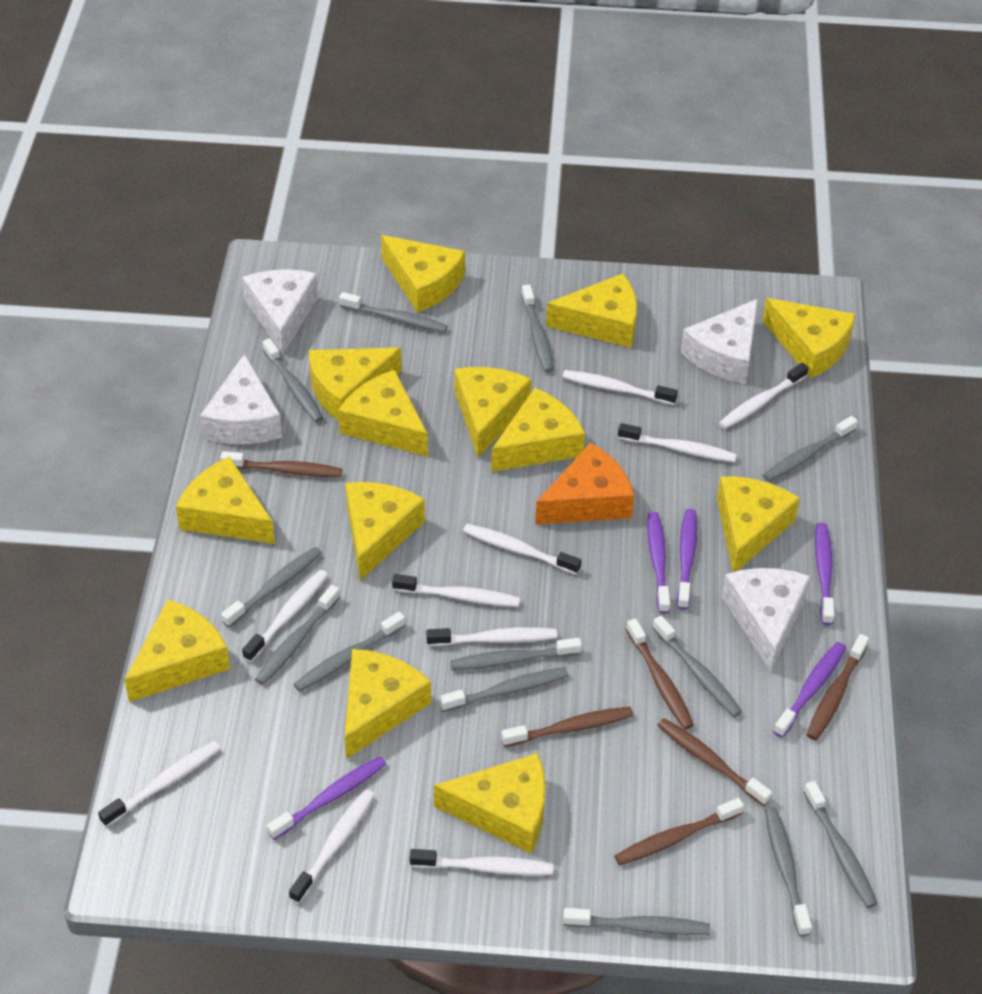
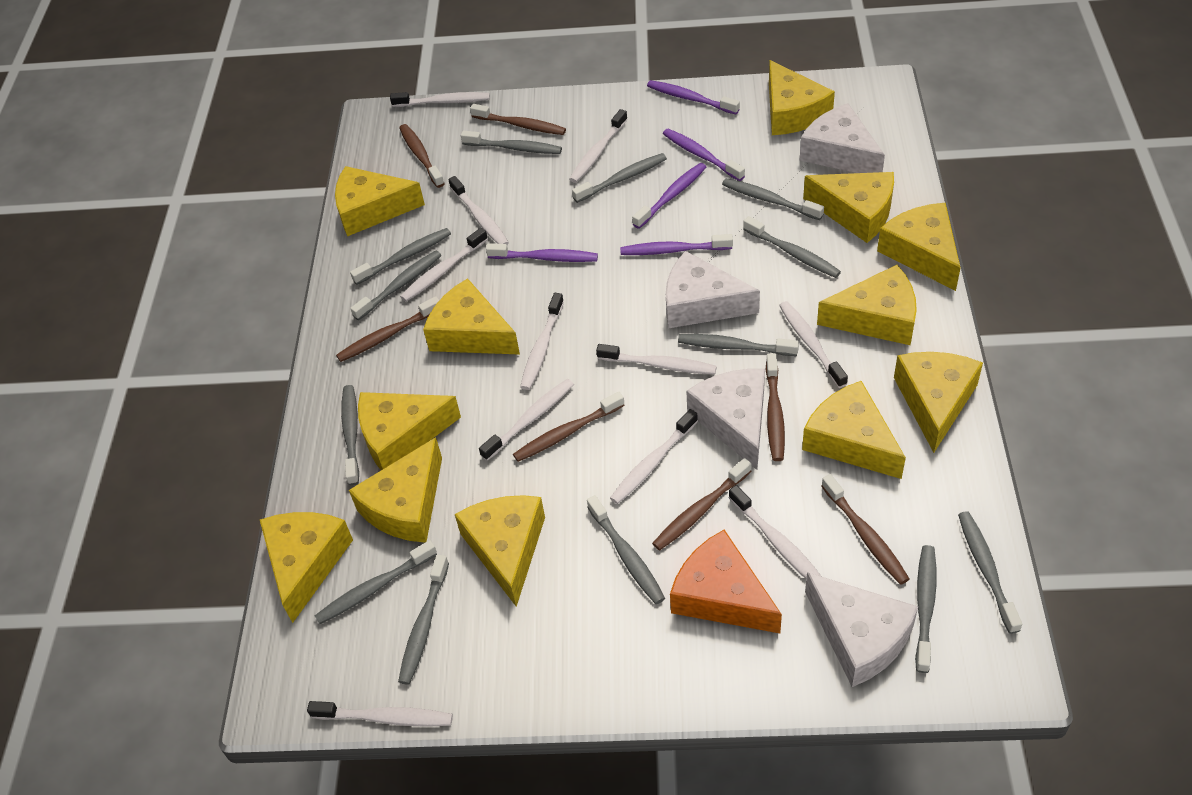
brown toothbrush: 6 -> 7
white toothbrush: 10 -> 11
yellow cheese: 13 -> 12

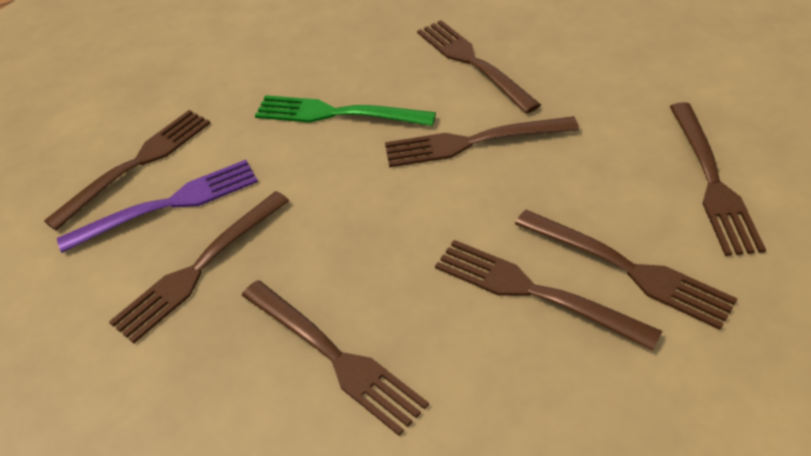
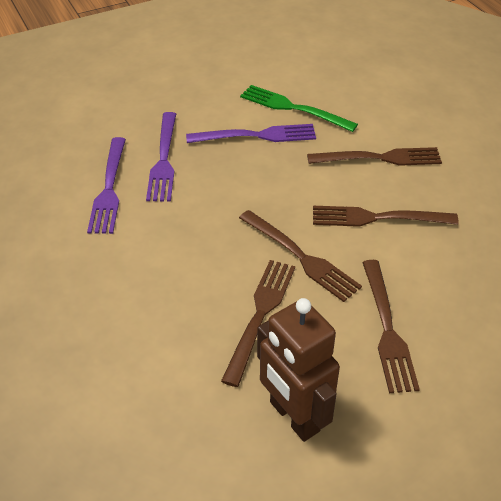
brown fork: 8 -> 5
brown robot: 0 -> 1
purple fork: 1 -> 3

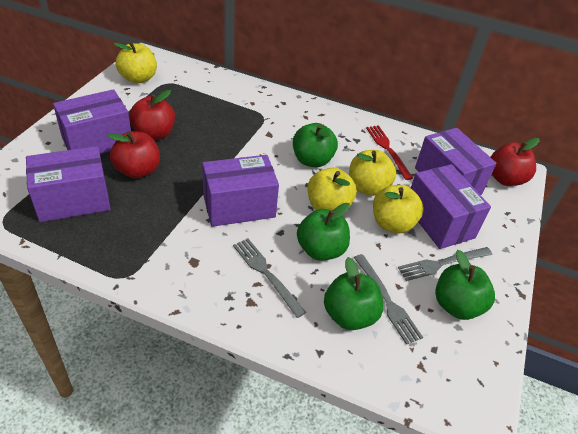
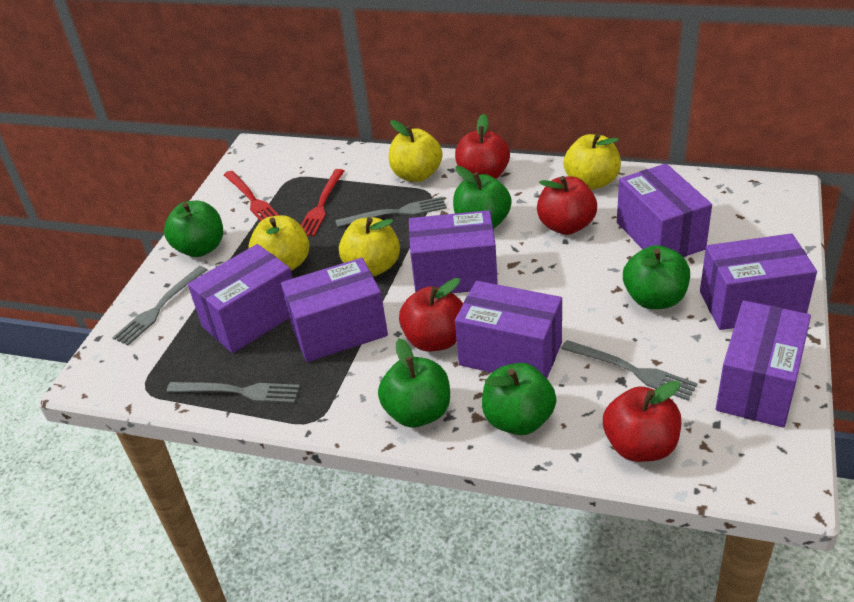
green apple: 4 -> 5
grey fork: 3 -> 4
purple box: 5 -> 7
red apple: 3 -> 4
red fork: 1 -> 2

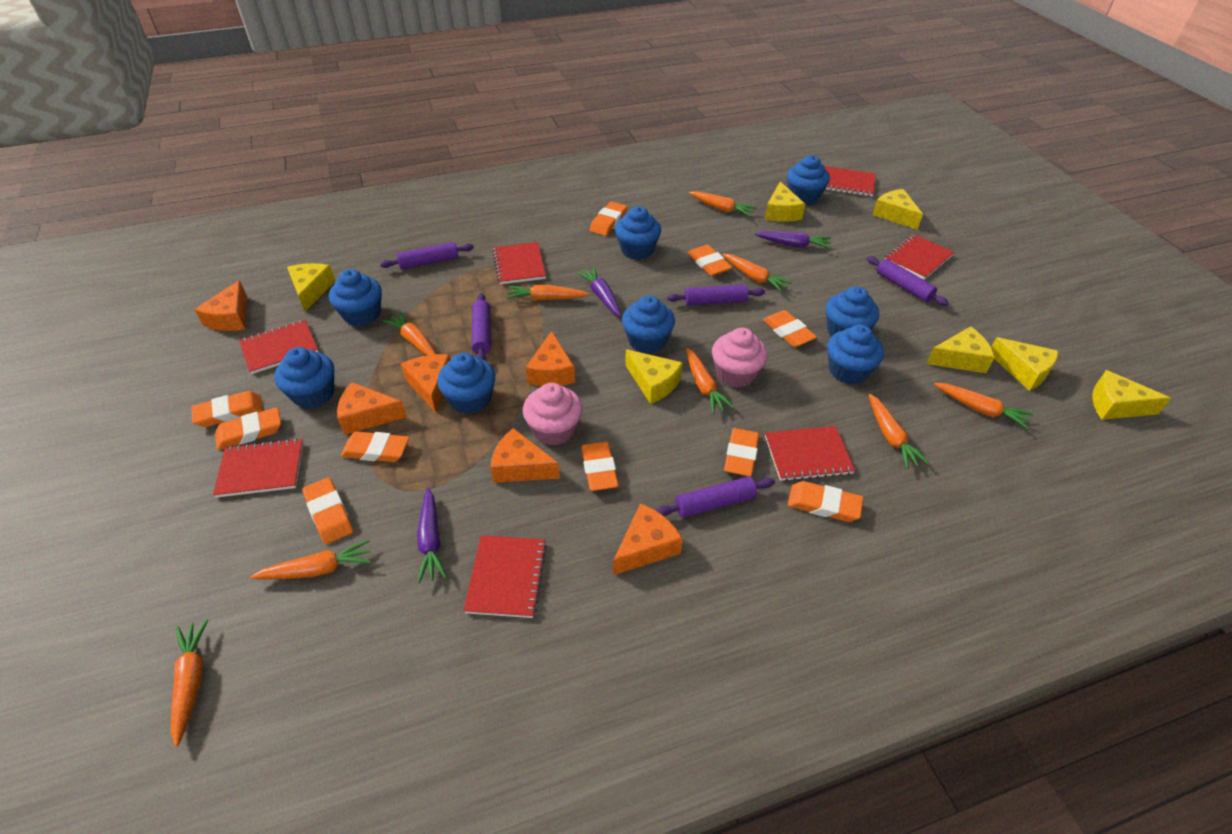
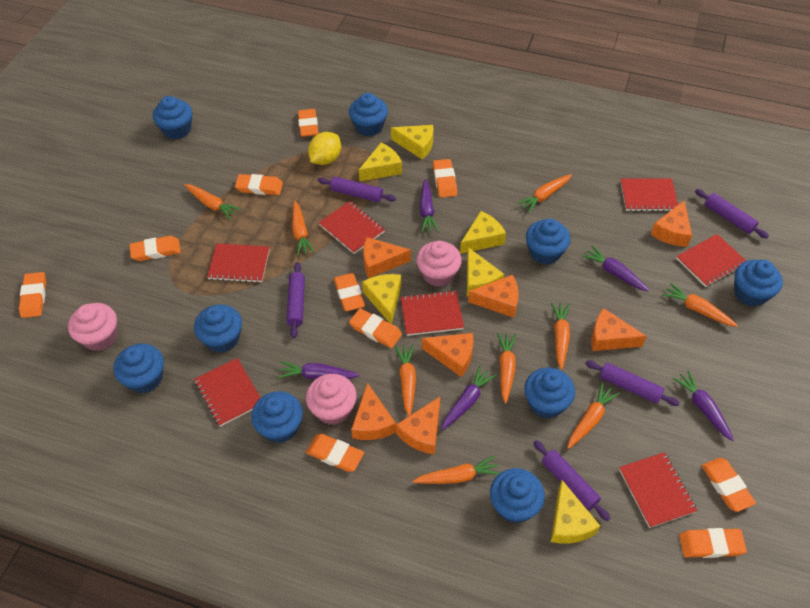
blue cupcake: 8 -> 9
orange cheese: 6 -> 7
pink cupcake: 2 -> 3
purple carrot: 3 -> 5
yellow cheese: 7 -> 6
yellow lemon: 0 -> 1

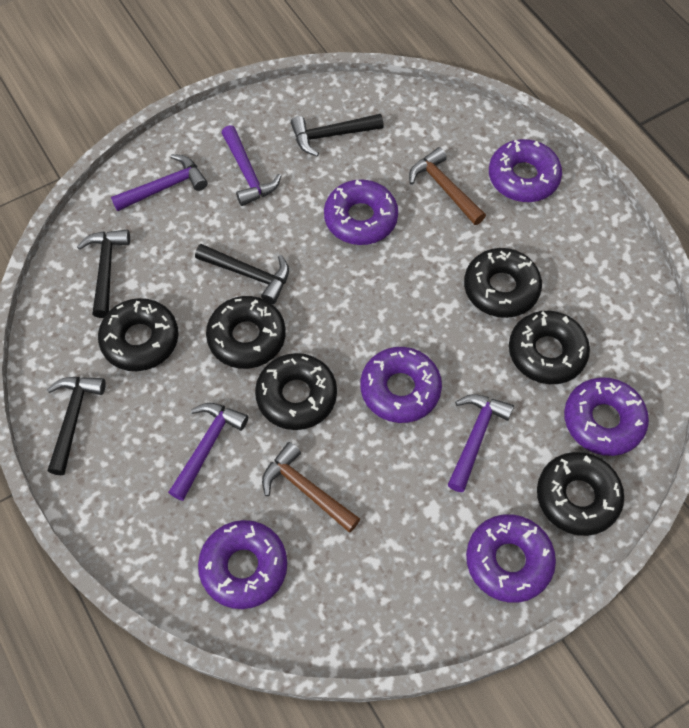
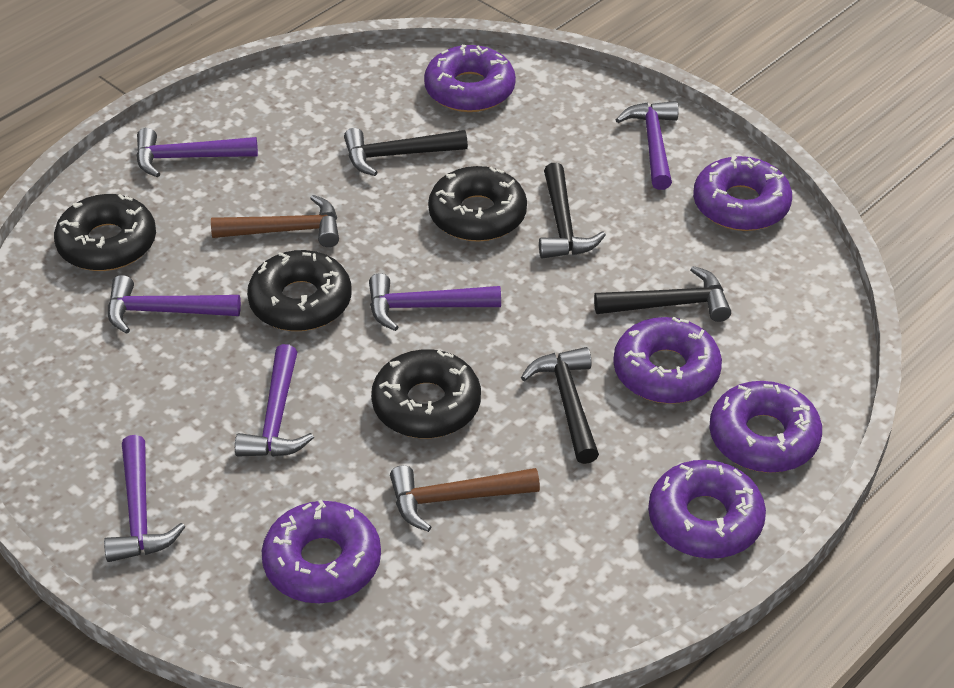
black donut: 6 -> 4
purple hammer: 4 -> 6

++++++++

Scan the records for the word "toothbrush" and copy every line where it is found.

brown toothbrush: 6 -> 7
white toothbrush: 10 -> 11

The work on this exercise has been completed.